Begin
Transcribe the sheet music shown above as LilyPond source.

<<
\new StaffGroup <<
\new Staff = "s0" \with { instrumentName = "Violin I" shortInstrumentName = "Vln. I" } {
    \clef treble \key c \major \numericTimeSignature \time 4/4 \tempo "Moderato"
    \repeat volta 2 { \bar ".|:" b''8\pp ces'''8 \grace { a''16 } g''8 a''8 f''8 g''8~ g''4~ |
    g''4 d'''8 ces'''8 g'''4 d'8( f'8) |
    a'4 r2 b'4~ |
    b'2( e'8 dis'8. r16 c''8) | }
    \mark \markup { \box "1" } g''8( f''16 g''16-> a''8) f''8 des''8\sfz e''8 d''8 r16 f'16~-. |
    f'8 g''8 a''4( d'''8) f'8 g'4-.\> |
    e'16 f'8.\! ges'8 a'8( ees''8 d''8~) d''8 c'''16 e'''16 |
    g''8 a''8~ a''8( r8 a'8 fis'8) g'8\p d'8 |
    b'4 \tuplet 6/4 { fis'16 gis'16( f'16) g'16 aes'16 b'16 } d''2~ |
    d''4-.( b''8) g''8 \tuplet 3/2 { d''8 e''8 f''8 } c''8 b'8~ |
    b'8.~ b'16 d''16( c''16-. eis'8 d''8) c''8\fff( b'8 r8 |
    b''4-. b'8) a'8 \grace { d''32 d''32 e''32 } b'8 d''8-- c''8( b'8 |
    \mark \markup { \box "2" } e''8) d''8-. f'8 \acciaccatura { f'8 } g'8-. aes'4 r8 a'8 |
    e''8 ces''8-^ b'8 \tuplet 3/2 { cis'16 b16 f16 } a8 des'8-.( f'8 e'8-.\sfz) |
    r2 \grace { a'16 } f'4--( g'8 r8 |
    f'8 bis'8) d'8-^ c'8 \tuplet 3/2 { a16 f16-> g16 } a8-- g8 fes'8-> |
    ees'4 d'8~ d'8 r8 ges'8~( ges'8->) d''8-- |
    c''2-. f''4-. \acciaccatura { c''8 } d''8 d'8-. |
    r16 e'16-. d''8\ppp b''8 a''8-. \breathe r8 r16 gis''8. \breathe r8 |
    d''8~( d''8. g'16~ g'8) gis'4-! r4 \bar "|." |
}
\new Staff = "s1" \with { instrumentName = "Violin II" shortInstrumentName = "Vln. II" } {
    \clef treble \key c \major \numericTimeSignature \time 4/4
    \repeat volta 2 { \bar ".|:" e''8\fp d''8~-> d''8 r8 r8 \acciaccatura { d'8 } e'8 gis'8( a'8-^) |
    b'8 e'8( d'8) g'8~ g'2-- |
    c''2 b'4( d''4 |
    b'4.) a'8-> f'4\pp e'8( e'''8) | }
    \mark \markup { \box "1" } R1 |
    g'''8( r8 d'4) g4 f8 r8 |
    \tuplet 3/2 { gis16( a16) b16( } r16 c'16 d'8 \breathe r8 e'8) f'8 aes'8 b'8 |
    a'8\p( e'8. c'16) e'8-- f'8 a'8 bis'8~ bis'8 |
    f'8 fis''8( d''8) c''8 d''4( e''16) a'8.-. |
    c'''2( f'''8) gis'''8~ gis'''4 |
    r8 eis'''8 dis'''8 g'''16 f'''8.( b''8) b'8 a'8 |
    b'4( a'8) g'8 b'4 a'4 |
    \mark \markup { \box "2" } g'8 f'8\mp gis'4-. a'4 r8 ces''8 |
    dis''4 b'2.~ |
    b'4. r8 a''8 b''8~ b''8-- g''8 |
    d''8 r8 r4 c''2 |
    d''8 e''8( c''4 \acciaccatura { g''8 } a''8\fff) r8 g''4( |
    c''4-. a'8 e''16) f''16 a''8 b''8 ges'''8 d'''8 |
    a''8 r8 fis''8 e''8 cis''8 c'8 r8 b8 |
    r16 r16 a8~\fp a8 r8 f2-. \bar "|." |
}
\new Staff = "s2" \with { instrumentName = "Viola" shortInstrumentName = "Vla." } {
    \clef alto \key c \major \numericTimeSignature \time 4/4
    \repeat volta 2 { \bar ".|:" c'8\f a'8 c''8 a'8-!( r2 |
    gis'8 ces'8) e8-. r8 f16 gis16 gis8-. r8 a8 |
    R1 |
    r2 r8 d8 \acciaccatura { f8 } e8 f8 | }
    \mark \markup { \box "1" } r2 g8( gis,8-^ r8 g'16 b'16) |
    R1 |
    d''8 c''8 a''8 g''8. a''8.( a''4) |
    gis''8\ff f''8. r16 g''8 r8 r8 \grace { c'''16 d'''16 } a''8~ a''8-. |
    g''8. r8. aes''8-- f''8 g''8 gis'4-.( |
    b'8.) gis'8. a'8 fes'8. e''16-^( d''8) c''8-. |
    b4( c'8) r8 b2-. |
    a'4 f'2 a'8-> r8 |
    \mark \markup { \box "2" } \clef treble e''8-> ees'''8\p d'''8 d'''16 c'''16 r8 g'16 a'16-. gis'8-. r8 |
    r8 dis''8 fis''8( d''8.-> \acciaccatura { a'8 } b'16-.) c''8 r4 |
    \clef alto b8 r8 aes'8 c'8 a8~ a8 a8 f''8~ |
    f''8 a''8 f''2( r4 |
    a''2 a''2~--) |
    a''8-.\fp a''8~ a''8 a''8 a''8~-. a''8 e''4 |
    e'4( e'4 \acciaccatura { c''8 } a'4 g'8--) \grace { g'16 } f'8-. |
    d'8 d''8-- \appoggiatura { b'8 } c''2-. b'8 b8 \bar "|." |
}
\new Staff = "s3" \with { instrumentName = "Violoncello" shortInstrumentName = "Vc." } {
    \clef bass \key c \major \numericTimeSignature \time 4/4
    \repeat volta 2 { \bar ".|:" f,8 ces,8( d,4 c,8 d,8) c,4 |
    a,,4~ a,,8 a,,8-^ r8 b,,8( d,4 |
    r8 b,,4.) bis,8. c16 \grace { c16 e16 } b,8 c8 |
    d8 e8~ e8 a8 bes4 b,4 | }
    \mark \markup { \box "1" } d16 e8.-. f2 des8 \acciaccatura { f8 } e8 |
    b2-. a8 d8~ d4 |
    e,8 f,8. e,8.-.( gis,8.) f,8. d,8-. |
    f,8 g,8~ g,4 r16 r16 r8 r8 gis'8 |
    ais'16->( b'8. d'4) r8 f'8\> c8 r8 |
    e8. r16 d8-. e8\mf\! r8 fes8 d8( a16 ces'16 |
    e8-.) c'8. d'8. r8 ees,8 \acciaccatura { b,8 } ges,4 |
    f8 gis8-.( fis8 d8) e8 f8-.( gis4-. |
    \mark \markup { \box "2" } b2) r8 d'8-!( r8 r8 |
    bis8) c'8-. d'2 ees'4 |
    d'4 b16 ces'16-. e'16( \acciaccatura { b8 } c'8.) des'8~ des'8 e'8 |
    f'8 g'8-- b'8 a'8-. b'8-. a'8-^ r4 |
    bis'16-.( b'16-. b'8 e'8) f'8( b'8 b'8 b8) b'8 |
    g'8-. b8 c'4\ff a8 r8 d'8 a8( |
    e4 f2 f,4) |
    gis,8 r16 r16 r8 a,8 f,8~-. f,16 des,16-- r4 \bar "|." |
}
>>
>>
End
DIRECTIVE
Report each line of the material above that contains the string "grace".

ANSWER
    \repeat volta 2 { \bar ".|:" b''8\pp ces'''8 \grace { a''16 } g''8 a''8 f''8 g''8~ g''4~ |
    b''4-. b'8) a'8 \grace { d''32 d''32 e''32 } b'8 d''8-- c''8( b'8 |
    r2 \grace { a'16 } f'4--( g'8 r8 |
    gis''8\ff f''8. r16 g''8 r8 r8 \grace { c'''16 d'''16 } a''8~ a''8-. |
    e'4( e'4 \acciaccatura { c''8 } a'4 g'8--) \grace { g'16 } f'8-. |
    r8 b,,4.) bis,8. c16 \grace { c16 e16 } b,8 c8 |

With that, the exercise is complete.